+++ MATERIAL SUPPLIED
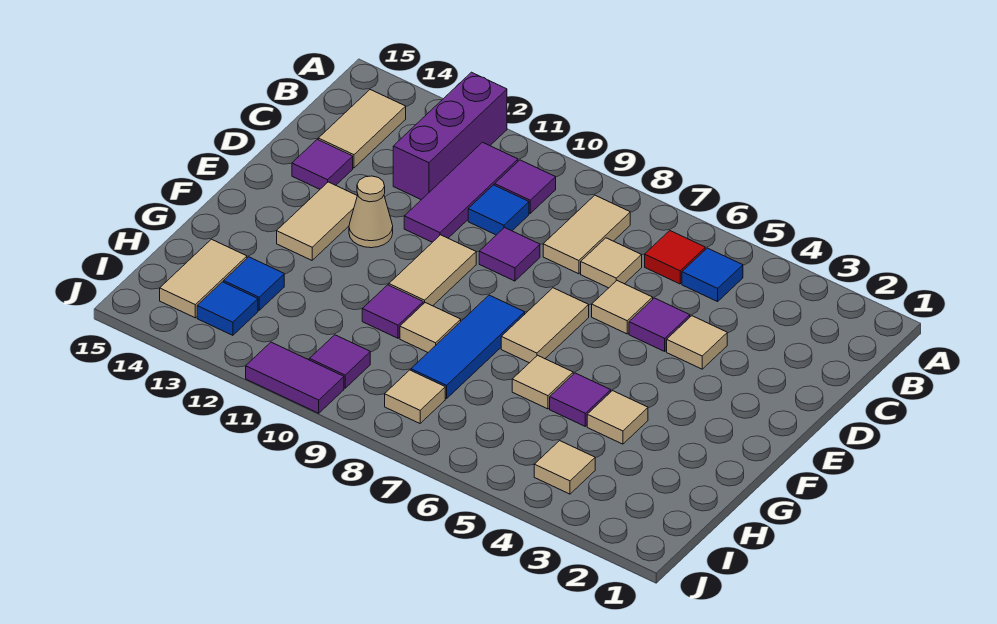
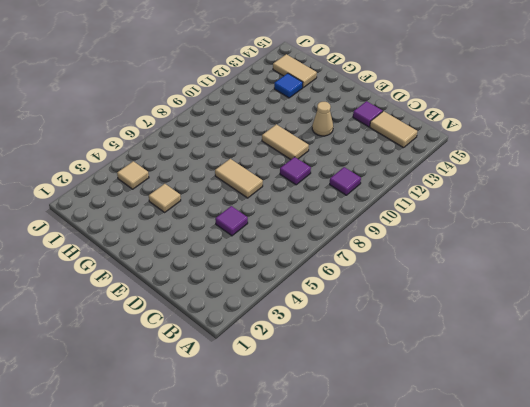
none -> purple 1x3 brick [393,72,507,200]
none -> blue 1x1 tile [682,248,743,302]
none -> red 1x1 tile [645,231,705,284]
none -> tan 1x2 tile [543,195,630,274]

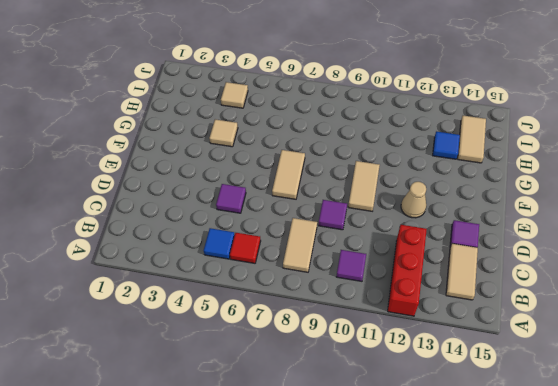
red 1x3 brick [388,225,427,316] -> purple 1x3 brick [393,72,507,200]
none -> purple 1x3 tile [404,142,518,242]
none -> tan 1x1 tile [581,238,642,288]
none -> blue 1x1 tile [468,185,529,235]
none -> tan 1x1 tile [667,316,727,369]

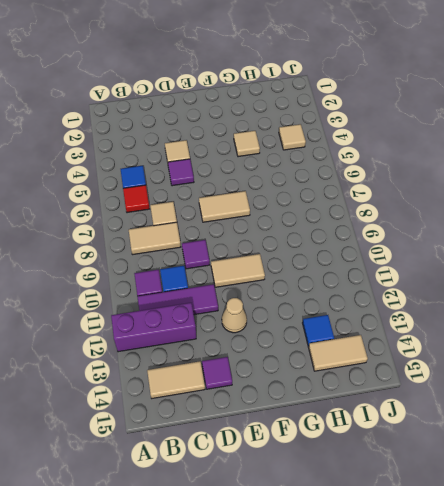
none -> tan 1x1 tile [592,281,653,334]
none -> tan 1x2 tile [277,182,357,260]
none -> blue 1x3 tile [411,295,525,399]
none -> purple 1x1 tile [550,373,611,426]

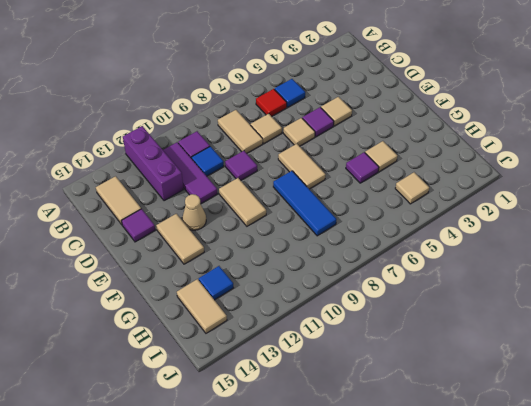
none -> tan 1x1 tile [512,355,573,409]
none -> tan 1x1 tile [400,303,461,352]
none -> purple 1x1 tile [362,285,423,338]
none -> tan 1x1 tile [385,370,445,423]

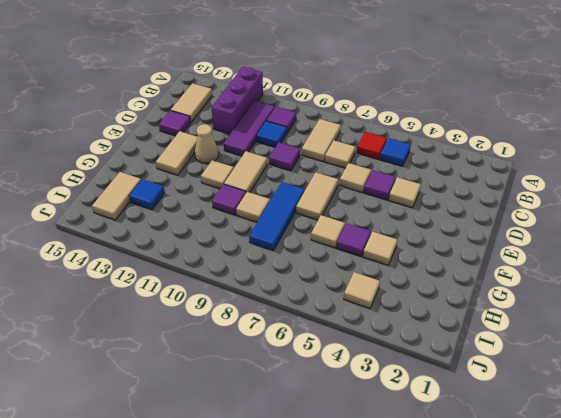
tan 1x1 tile [201,160,234,189] -> tan 1x1 tile moved to [385,370,445,423]
none -> purple 1x1 tile [310,335,370,388]
none -> blue 1x1 tile [197,282,258,335]
none -> purple 1x2 tile [246,342,344,413]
++++++
• REQUIRED ACTION:
With the pictures left out, return the listing above exactly as it stands.

• RESPONSE TO THE TASK:
none -> purple 1x3 brick [393,72,507,200]
none -> blue 1x1 tile [682,248,743,302]
none -> red 1x1 tile [645,231,705,284]
none -> tan 1x2 tile [543,195,630,274]

red 1x3 brick [388,225,427,316] -> purple 1x3 brick [393,72,507,200]
none -> purple 1x3 tile [404,142,518,242]
none -> tan 1x1 tile [581,238,642,288]
none -> blue 1x1 tile [468,185,529,235]
none -> tan 1x1 tile [667,316,727,369]

none -> tan 1x1 tile [592,281,653,334]
none -> tan 1x2 tile [277,182,357,260]
none -> blue 1x3 tile [411,295,525,399]
none -> purple 1x1 tile [550,373,611,426]

none -> tan 1x1 tile [512,355,573,409]
none -> tan 1x1 tile [400,303,461,352]
none -> purple 1x1 tile [362,285,423,338]
none -> tan 1x1 tile [385,370,445,423]

tan 1x1 tile [201,160,234,189] -> tan 1x1 tile moved to [385,370,445,423]
none -> purple 1x1 tile [310,335,370,388]
none -> blue 1x1 tile [197,282,258,335]
none -> purple 1x2 tile [246,342,344,413]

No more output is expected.